THE TASK
In the entries below, find the line containing "none -> black brick G4:G5 level 3", then copy it and every later line exactly, ending with the last line.

AVAILABLE DATA
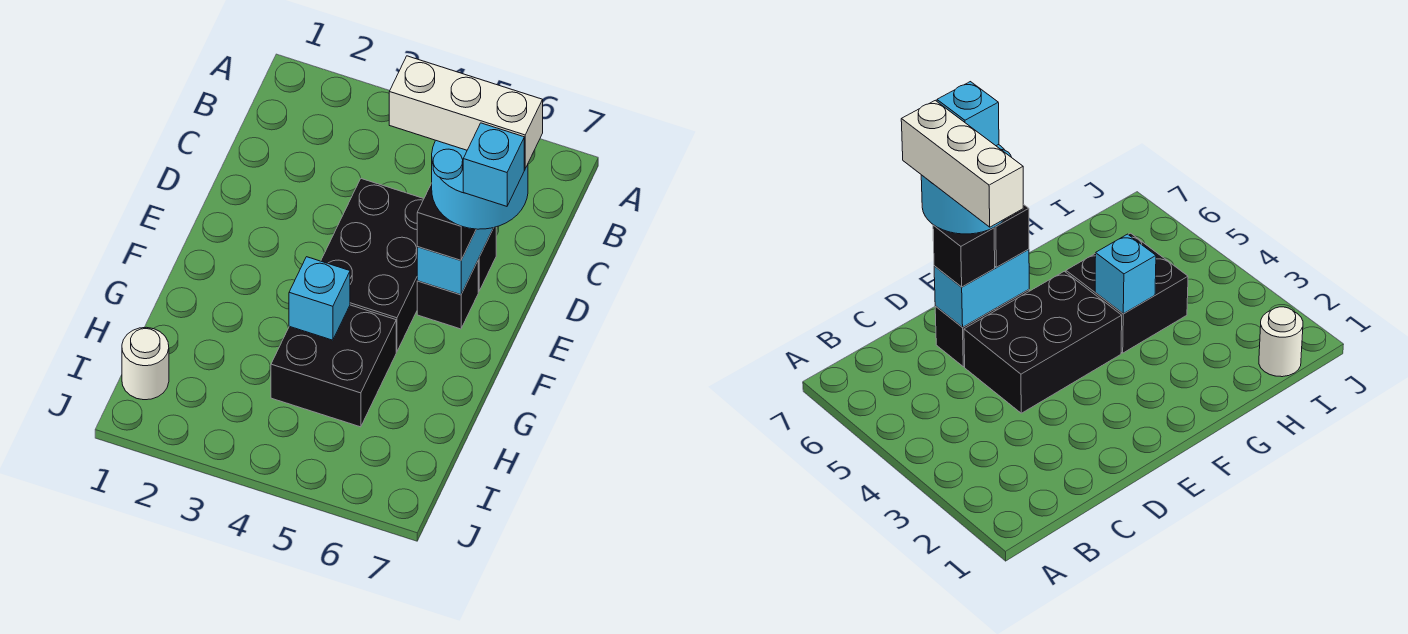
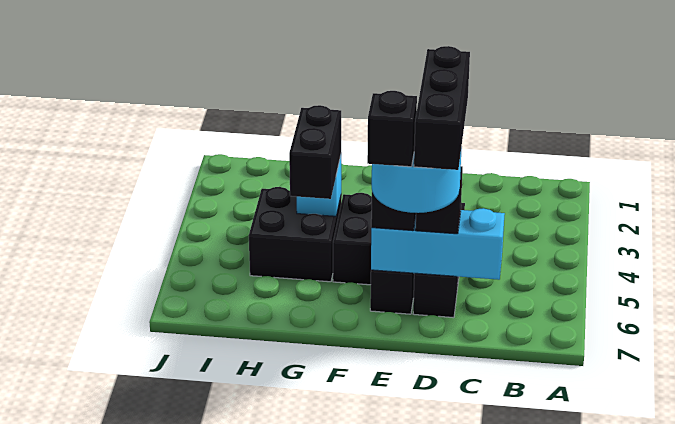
white brick D5:D7 level 5 -> black brick D5:D7 level 5
cyan brick D6:E6 level 2 -> cyan brick C6:E6 level 2
cyan brick E7 level 5 -> black brick E7 level 5
none -> black brick G4:G5 level 3
white round brick I1 level 1 -> none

OUTPUT FOR THIS TASK
none -> black brick G4:G5 level 3
white round brick I1 level 1 -> none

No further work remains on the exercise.